__Problem__
Give again, word for word, every line below from the one that has "GPS: NEO-6M -> L76K" through the one that has "MIC1 pin OUT: D3 -> D8", both included, and no others.

╭──

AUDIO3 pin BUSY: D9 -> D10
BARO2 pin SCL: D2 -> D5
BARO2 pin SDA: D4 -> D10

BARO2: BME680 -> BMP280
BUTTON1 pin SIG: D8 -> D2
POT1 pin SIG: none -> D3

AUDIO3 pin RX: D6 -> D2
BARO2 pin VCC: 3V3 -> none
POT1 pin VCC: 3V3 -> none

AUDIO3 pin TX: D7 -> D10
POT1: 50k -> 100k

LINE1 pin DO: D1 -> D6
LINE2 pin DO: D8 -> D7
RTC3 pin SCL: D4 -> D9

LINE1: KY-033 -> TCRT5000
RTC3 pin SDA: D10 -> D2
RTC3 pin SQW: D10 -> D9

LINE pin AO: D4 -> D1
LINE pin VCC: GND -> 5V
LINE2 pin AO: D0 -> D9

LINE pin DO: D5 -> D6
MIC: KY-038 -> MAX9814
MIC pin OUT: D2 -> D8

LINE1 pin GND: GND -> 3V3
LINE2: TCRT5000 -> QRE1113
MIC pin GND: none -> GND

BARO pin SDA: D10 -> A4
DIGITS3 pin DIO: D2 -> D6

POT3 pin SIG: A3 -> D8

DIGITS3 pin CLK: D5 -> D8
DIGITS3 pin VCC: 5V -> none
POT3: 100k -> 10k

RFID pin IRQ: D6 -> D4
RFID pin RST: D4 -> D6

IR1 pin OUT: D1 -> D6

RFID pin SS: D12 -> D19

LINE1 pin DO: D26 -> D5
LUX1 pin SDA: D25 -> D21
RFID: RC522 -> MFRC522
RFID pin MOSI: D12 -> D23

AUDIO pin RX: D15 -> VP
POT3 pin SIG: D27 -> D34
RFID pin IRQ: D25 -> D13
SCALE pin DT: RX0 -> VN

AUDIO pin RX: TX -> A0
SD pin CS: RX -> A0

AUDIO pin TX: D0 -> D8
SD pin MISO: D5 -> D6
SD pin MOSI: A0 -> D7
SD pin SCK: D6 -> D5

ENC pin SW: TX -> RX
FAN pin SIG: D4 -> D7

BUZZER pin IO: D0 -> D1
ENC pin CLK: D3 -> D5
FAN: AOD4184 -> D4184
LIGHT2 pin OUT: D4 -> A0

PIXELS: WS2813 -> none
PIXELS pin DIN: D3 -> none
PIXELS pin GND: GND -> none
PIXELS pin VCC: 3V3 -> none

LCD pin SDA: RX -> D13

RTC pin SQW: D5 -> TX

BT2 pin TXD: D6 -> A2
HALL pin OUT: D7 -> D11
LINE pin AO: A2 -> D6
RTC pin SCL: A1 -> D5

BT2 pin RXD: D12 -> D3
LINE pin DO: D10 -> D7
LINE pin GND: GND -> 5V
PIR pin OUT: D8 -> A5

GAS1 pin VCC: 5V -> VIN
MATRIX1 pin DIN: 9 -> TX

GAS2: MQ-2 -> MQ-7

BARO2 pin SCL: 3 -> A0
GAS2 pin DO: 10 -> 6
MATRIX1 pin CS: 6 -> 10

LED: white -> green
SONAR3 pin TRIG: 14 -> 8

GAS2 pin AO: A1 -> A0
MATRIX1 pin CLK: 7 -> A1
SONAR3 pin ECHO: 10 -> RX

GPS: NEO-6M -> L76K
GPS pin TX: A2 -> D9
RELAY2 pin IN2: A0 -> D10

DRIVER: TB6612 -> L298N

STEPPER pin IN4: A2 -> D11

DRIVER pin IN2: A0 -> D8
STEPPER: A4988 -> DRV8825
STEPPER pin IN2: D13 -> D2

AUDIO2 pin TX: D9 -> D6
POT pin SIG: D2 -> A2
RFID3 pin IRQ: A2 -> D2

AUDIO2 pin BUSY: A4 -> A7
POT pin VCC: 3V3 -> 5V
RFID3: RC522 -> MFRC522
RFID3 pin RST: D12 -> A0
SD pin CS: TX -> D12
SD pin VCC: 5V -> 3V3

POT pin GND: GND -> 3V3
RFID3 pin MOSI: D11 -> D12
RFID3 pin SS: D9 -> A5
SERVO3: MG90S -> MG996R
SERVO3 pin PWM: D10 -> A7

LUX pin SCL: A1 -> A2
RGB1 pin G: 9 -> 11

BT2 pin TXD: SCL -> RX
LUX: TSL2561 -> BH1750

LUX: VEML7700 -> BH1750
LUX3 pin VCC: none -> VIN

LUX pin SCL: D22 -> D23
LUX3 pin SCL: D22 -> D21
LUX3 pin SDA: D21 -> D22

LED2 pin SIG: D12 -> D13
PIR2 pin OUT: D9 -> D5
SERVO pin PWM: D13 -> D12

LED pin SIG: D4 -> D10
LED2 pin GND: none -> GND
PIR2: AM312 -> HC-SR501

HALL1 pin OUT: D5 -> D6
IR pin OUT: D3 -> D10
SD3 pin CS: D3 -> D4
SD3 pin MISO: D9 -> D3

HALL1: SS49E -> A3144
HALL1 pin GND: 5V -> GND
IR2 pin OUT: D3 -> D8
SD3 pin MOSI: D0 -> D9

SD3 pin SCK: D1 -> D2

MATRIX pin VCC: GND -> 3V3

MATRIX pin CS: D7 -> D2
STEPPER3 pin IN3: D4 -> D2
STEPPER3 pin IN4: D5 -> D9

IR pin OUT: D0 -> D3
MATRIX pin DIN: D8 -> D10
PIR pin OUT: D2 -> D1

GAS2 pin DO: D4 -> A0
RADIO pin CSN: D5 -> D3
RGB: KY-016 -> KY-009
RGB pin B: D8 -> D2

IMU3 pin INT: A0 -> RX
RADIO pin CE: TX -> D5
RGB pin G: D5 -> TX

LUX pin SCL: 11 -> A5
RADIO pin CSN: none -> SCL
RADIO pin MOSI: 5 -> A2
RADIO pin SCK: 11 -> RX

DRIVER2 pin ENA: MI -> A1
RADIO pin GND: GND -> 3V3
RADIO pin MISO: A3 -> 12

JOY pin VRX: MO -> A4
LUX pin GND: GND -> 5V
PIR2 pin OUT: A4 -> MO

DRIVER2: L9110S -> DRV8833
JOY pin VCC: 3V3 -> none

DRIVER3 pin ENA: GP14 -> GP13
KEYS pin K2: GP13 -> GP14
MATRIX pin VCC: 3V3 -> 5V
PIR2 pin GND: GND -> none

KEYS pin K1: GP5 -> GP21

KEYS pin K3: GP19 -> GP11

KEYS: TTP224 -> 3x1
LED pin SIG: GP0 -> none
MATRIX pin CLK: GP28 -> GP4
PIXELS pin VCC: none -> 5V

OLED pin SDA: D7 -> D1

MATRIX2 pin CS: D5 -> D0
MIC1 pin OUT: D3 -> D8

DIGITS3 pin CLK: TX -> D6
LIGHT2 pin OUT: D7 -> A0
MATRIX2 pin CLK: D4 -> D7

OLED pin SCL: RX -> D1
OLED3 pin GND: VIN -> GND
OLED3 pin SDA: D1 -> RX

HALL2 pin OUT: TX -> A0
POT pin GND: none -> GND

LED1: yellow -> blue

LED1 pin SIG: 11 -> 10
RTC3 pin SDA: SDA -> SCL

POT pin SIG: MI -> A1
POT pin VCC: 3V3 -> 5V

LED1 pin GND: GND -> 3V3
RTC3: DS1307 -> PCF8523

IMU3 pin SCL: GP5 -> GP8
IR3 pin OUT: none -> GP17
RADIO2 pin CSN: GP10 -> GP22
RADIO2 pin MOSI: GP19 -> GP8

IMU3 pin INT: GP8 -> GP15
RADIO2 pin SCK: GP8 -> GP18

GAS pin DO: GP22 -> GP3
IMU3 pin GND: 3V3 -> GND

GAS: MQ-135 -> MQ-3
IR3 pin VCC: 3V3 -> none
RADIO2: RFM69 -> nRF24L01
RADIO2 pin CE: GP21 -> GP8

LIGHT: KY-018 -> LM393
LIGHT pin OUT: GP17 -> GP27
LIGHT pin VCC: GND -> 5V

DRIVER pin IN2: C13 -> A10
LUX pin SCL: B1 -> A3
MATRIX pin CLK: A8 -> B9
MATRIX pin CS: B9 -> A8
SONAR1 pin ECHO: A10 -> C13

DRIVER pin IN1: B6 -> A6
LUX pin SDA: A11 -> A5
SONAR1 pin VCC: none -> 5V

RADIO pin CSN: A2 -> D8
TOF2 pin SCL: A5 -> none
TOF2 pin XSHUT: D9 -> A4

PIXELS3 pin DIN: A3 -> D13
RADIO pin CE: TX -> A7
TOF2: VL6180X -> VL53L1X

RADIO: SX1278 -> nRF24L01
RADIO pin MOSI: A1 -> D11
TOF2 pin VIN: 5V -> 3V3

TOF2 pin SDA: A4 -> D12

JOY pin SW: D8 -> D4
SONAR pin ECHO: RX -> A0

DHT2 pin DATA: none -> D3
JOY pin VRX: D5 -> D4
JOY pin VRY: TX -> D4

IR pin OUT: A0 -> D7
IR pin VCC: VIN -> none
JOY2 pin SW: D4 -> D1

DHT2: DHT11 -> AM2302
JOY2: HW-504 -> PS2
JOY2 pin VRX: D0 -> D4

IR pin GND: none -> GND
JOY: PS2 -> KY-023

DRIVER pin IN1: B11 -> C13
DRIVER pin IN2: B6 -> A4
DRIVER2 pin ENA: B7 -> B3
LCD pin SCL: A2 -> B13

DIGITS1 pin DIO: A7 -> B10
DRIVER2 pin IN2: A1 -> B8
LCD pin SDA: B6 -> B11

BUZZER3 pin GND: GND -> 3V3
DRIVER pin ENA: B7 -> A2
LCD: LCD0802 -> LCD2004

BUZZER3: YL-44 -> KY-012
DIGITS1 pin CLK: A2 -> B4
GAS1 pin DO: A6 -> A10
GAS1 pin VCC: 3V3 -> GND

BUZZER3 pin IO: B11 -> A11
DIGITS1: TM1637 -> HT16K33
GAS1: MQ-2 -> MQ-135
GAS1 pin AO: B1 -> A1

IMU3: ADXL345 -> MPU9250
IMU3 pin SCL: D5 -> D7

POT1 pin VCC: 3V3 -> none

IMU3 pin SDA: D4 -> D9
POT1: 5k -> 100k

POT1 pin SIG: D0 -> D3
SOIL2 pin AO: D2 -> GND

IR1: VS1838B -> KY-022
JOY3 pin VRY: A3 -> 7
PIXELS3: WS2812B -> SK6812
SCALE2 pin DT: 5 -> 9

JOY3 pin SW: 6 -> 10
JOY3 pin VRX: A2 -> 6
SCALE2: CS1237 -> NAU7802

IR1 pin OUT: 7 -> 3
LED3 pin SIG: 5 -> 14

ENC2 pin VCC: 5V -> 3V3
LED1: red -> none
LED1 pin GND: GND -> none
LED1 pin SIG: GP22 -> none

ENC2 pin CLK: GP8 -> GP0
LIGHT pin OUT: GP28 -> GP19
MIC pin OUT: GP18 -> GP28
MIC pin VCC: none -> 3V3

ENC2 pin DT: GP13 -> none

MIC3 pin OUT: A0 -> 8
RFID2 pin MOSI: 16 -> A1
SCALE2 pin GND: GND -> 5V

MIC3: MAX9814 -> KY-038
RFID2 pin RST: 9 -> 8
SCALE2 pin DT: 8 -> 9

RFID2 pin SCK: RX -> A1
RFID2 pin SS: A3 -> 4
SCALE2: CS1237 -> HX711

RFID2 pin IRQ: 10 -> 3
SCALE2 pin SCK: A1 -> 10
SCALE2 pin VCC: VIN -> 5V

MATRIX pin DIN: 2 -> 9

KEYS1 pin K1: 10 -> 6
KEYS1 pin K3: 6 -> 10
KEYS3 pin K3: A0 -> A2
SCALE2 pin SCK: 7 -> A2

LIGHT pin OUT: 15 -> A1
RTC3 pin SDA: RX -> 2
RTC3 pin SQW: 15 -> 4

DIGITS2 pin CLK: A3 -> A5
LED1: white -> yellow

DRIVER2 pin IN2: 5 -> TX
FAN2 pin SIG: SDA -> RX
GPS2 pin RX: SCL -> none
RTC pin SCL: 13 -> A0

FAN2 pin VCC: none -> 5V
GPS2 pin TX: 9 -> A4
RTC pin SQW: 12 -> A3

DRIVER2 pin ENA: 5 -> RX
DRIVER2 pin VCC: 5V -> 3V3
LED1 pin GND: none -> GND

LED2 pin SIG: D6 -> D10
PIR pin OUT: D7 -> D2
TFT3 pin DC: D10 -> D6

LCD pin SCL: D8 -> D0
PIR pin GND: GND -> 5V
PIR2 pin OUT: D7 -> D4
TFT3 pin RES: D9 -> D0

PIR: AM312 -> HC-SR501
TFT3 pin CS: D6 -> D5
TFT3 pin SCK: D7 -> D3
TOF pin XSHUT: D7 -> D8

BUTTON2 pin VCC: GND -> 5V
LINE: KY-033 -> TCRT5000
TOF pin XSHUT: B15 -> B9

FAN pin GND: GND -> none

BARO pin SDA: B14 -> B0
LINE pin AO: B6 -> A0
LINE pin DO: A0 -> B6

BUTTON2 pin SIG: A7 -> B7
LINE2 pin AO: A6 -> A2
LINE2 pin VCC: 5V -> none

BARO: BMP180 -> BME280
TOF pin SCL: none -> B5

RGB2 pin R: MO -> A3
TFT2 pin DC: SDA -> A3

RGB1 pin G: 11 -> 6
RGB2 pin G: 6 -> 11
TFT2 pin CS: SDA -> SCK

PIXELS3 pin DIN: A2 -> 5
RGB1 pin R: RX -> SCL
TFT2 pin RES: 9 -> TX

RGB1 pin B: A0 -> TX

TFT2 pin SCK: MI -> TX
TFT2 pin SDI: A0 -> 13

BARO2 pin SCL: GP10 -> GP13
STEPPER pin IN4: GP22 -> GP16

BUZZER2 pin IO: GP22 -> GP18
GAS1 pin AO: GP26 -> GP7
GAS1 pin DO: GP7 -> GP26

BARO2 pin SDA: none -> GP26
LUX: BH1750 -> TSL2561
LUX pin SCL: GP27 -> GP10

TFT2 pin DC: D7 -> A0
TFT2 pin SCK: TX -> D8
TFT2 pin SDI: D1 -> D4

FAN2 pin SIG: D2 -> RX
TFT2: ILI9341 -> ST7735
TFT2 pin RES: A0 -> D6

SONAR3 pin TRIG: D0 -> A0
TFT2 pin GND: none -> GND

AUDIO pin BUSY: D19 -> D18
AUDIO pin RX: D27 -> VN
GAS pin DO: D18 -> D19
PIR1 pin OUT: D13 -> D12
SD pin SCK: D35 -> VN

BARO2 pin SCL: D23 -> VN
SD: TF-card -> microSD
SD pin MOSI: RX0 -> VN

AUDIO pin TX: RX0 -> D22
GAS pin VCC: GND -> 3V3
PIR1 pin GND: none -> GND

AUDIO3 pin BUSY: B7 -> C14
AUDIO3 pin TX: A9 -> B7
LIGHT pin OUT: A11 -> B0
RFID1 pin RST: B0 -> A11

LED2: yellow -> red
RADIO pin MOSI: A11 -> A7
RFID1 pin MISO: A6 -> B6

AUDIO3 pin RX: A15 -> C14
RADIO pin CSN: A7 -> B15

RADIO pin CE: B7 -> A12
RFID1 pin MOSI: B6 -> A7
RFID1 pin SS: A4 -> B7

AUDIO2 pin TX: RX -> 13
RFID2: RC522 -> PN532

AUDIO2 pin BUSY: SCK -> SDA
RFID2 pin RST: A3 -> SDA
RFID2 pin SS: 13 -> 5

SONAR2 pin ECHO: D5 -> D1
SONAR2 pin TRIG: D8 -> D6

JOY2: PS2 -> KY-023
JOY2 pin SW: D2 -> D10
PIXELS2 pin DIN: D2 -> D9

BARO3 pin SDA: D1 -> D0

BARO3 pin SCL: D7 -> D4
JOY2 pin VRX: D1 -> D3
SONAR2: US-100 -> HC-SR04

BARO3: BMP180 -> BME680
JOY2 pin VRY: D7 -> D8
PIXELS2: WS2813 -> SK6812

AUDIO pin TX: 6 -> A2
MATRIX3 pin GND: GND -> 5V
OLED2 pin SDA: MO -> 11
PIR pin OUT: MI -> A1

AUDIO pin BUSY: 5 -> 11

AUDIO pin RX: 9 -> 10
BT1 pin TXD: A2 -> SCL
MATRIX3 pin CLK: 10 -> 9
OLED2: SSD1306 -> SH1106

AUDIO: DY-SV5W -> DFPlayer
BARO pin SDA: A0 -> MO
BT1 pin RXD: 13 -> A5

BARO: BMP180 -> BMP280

╰──

__Response to this exercise__
GPS: NEO-6M -> L76K
GPS pin TX: A2 -> D9
RELAY2 pin IN2: A0 -> D10

DRIVER: TB6612 -> L298N

STEPPER pin IN4: A2 -> D11

DRIVER pin IN2: A0 -> D8
STEPPER: A4988 -> DRV8825
STEPPER pin IN2: D13 -> D2

AUDIO2 pin TX: D9 -> D6
POT pin SIG: D2 -> A2
RFID3 pin IRQ: A2 -> D2

AUDIO2 pin BUSY: A4 -> A7
POT pin VCC: 3V3 -> 5V
RFID3: RC522 -> MFRC522
RFID3 pin RST: D12 -> A0
SD pin CS: TX -> D12
SD pin VCC: 5V -> 3V3

POT pin GND: GND -> 3V3
RFID3 pin MOSI: D11 -> D12
RFID3 pin SS: D9 -> A5
SERVO3: MG90S -> MG996R
SERVO3 pin PWM: D10 -> A7

LUX pin SCL: A1 -> A2
RGB1 pin G: 9 -> 11

BT2 pin TXD: SCL -> RX
LUX: TSL2561 -> BH1750

LUX: VEML7700 -> BH1750
LUX3 pin VCC: none -> VIN

LUX pin SCL: D22 -> D23
LUX3 pin SCL: D22 -> D21
LUX3 pin SDA: D21 -> D22

LED2 pin SIG: D12 -> D13
PIR2 pin OUT: D9 -> D5
SERVO pin PWM: D13 -> D12

LED pin SIG: D4 -> D10
LED2 pin GND: none -> GND
PIR2: AM312 -> HC-SR501

HALL1 pin OUT: D5 -> D6
IR pin OUT: D3 -> D10
SD3 pin CS: D3 -> D4
SD3 pin MISO: D9 -> D3

HALL1: SS49E -> A3144
HALL1 pin GND: 5V -> GND
IR2 pin OUT: D3 -> D8
SD3 pin MOSI: D0 -> D9

SD3 pin SCK: D1 -> D2

MATRIX pin VCC: GND -> 3V3

MATRIX pin CS: D7 -> D2
STEPPER3 pin IN3: D4 -> D2
STEPPER3 pin IN4: D5 -> D9

IR pin OUT: D0 -> D3
MATRIX pin DIN: D8 -> D10
PIR pin OUT: D2 -> D1

GAS2 pin DO: D4 -> A0
RADIO pin CSN: D5 -> D3
RGB: KY-016 -> KY-009
RGB pin B: D8 -> D2

IMU3 pin INT: A0 -> RX
RADIO pin CE: TX -> D5
RGB pin G: D5 -> TX

LUX pin SCL: 11 -> A5
RADIO pin CSN: none -> SCL
RADIO pin MOSI: 5 -> A2
RADIO pin SCK: 11 -> RX

DRIVER2 pin ENA: MI -> A1
RADIO pin GND: GND -> 3V3
RADIO pin MISO: A3 -> 12

JOY pin VRX: MO -> A4
LUX pin GND: GND -> 5V
PIR2 pin OUT: A4 -> MO

DRIVER2: L9110S -> DRV8833
JOY pin VCC: 3V3 -> none

DRIVER3 pin ENA: GP14 -> GP13
KEYS pin K2: GP13 -> GP14
MATRIX pin VCC: 3V3 -> 5V
PIR2 pin GND: GND -> none

KEYS pin K1: GP5 -> GP21

KEYS pin K3: GP19 -> GP11

KEYS: TTP224 -> 3x1
LED pin SIG: GP0 -> none
MATRIX pin CLK: GP28 -> GP4
PIXELS pin VCC: none -> 5V

OLED pin SDA: D7 -> D1

MATRIX2 pin CS: D5 -> D0
MIC1 pin OUT: D3 -> D8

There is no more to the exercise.